Your goal: Look below for the line containing "The Geldbörse (rot)" and the line containing "The second view gained the Stern", then set down both and every line between them exactly, without pictures.

Source data
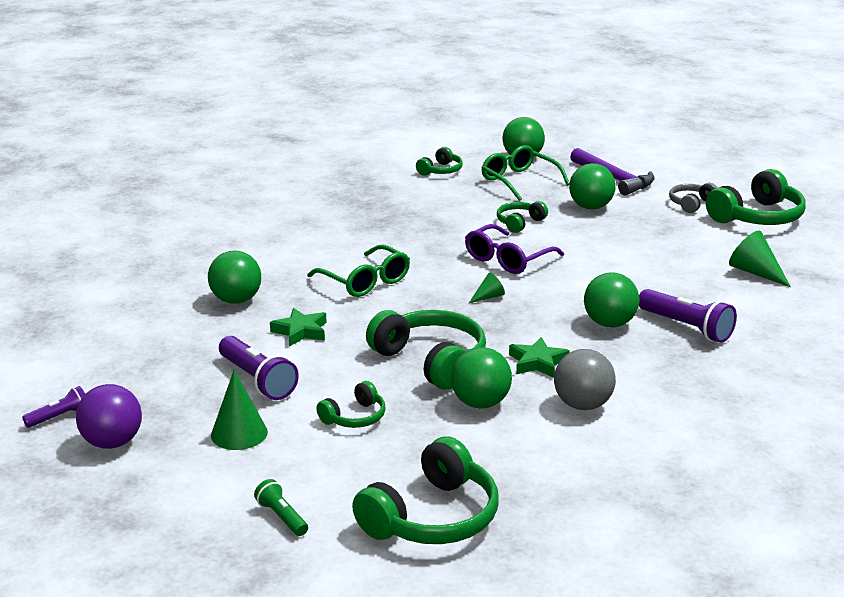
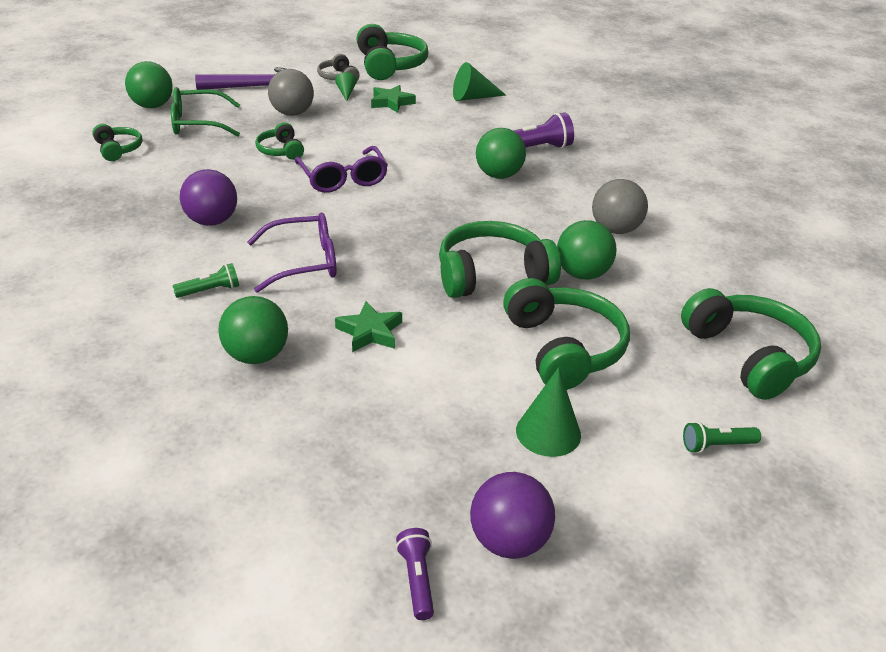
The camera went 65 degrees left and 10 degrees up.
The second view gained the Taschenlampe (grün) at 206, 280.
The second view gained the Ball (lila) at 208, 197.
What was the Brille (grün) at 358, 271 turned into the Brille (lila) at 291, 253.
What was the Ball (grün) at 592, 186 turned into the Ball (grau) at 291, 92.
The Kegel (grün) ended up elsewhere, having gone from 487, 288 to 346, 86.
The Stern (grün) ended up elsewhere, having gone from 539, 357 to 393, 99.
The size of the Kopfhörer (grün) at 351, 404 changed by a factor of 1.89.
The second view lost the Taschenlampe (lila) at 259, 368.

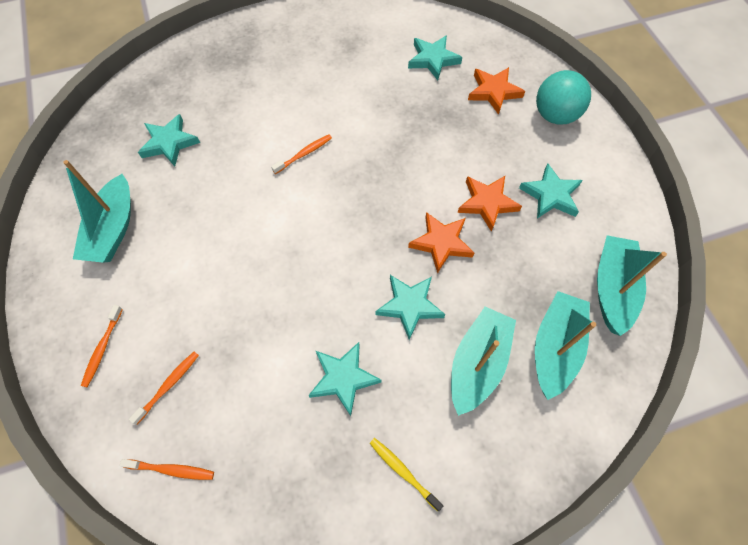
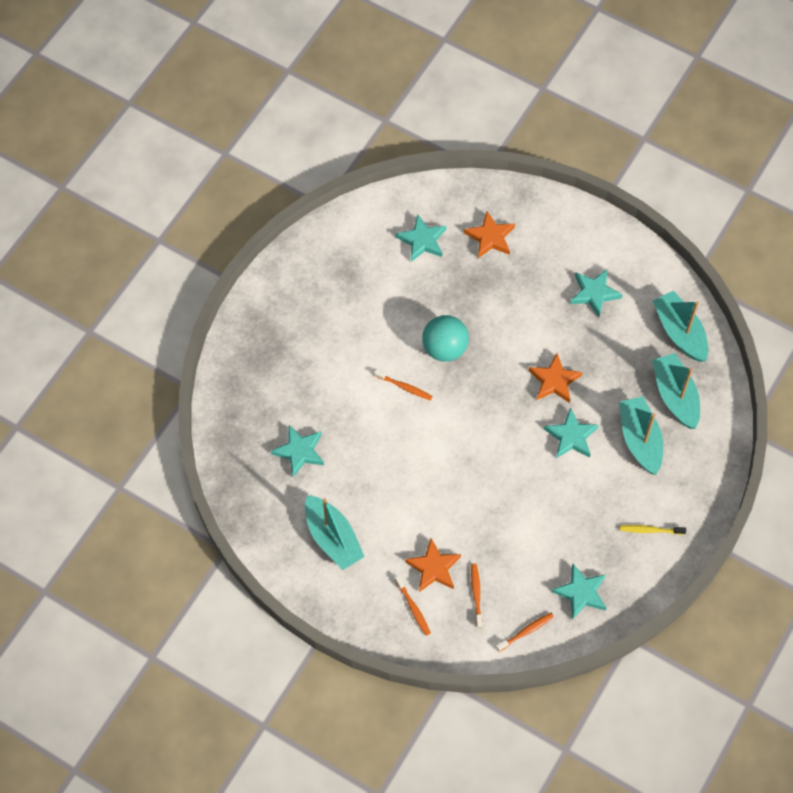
The camera went 40 degrees left and 0 degrees up.
The Zahnbürste (orange) at 301, 154 ended up facing another way, 105 degrees clockwise from before.
The Stern (orange) ended up elsewhere, having gone from 490, 204 to 433, 565.
The Ball (türkis) ended up elsewhere, having gone from 563, 97 to 445, 338.
The Stern (türkis) ended up elsewhere, having gone from 345, 379 to 579, 592.

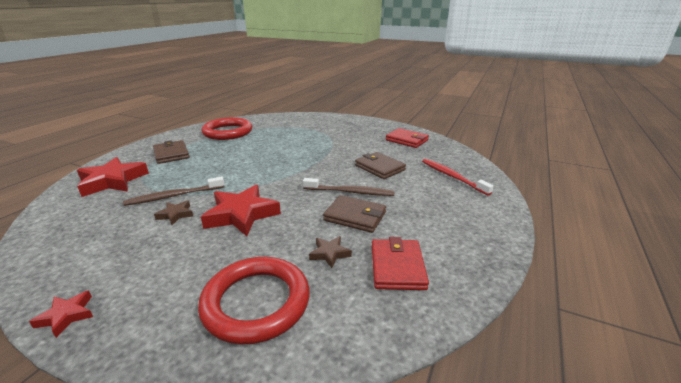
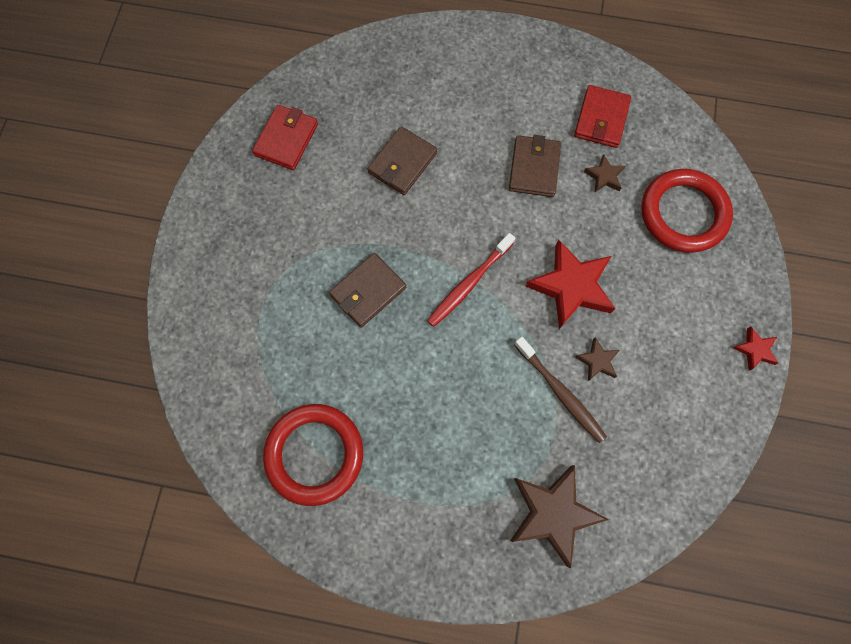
The camera went 105 degrees left and 45 degrees up.
The Geldbörse (braun) ended up elsewhere, having gone from 171, 152 to 367, 290.
The Zahnbürste (rot) ended up elsewhere, having gone from 458, 177 to 471, 280.
What was the Stern (rot) at 113, 177 turned into the Stern (braun) at 559, 517.
The Geldbörse (rot) at 400, 263 ended up facing another way, 60 degrees counterclockwise from before.
The second view lost the Zahnbürste (braun) at 349, 187.

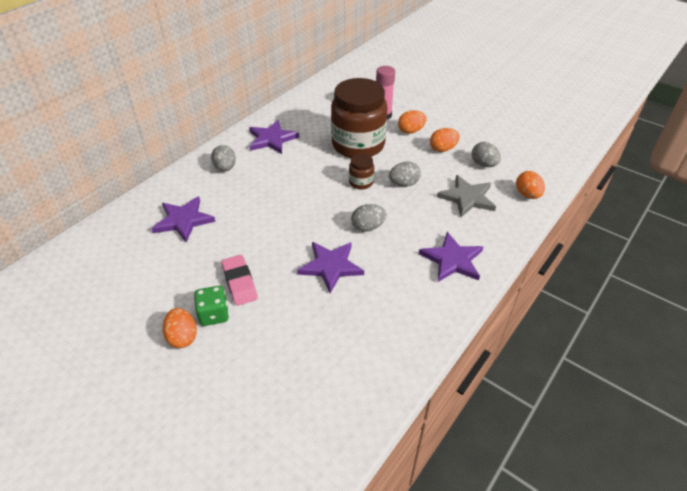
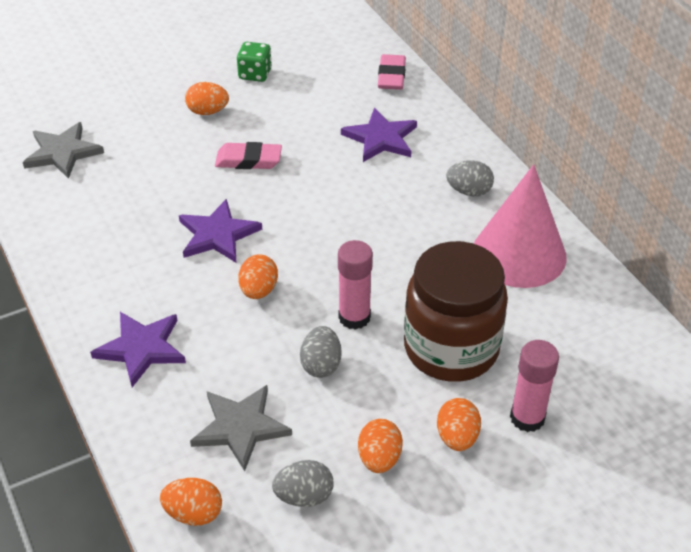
The camera went 115 degrees right and 0 degrees up.
The second view gained the Stern (grau) at 63, 150.
The Spielwürfel (grün) ended up elsewhere, having gone from 211, 306 to 254, 62.
What was the Ei (grau) at 369, 218 turned into the Ei (orange) at 258, 276.
Where the Einmachglas (braun) stood at 361, 171, the Klebestift (rosa) came to stand at 355, 285.
The second view gained the Radiergummi (rosa) at 392, 72.
Where the Stern (lila) stood at 274, 137, the Kegel (rosa) came to stand at 520, 226.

Response to the exercise:
The Geldbörse (rot) at 400, 263 ended up facing another way, 60 degrees counterclockwise from before.
The second view lost the Zahnbürste (braun) at 349, 187.

The camera went 115 degrees right and 0 degrees up.
The second view gained the Stern (grau) at 63, 150.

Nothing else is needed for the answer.